Items listed in a dataset:

▼▼▼

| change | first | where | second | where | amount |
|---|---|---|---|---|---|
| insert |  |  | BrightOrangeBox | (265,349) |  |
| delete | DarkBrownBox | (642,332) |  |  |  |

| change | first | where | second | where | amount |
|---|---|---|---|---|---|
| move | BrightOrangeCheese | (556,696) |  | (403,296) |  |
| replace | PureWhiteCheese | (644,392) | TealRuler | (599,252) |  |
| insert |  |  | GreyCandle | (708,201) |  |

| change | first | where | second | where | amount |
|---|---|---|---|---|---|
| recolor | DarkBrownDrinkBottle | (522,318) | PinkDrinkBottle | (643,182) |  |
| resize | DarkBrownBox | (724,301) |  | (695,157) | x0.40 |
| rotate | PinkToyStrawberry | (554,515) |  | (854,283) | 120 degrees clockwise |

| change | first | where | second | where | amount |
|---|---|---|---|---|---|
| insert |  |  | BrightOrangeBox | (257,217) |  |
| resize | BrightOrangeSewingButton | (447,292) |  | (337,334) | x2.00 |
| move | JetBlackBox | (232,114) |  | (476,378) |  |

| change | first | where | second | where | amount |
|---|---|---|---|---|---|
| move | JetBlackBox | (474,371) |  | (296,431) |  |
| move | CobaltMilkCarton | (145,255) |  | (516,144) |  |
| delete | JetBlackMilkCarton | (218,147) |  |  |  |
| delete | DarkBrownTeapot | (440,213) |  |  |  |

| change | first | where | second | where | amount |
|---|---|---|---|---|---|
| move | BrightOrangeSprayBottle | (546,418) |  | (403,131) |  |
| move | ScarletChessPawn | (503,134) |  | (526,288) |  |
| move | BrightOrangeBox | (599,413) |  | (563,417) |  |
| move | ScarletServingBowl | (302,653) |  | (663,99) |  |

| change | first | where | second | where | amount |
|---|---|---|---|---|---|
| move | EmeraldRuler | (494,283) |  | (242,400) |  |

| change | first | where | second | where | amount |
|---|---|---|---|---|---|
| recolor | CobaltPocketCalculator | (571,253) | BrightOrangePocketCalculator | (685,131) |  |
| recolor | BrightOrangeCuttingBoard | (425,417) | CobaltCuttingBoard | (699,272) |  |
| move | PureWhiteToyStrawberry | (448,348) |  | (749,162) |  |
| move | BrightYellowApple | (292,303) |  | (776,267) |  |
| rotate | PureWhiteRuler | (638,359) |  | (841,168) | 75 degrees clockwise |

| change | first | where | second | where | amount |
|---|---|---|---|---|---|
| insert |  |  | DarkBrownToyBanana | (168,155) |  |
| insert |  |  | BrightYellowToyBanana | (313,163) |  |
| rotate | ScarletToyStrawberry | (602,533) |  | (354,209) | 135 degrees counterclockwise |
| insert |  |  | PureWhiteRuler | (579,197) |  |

▲▲▲

### TASK STATEMENT:
Take the lines from the one containing "recolor | BrightOrangeCuttingBoard" through the final line of the entries above, and set them down exactly, with nothing added.

### PROBLEM SOLUTION:
| recolor | BrightOrangeCuttingBoard | (425,417) | CobaltCuttingBoard | (699,272) |  |
| move | PureWhiteToyStrawberry | (448,348) |  | (749,162) |  |
| move | BrightYellowApple | (292,303) |  | (776,267) |  |
| rotate | PureWhiteRuler | (638,359) |  | (841,168) | 75 degrees clockwise |

| change | first | where | second | where | amount |
|---|---|---|---|---|---|
| insert |  |  | DarkBrownToyBanana | (168,155) |  |
| insert |  |  | BrightYellowToyBanana | (313,163) |  |
| rotate | ScarletToyStrawberry | (602,533) |  | (354,209) | 135 degrees counterclockwise |
| insert |  |  | PureWhiteRuler | (579,197) |  |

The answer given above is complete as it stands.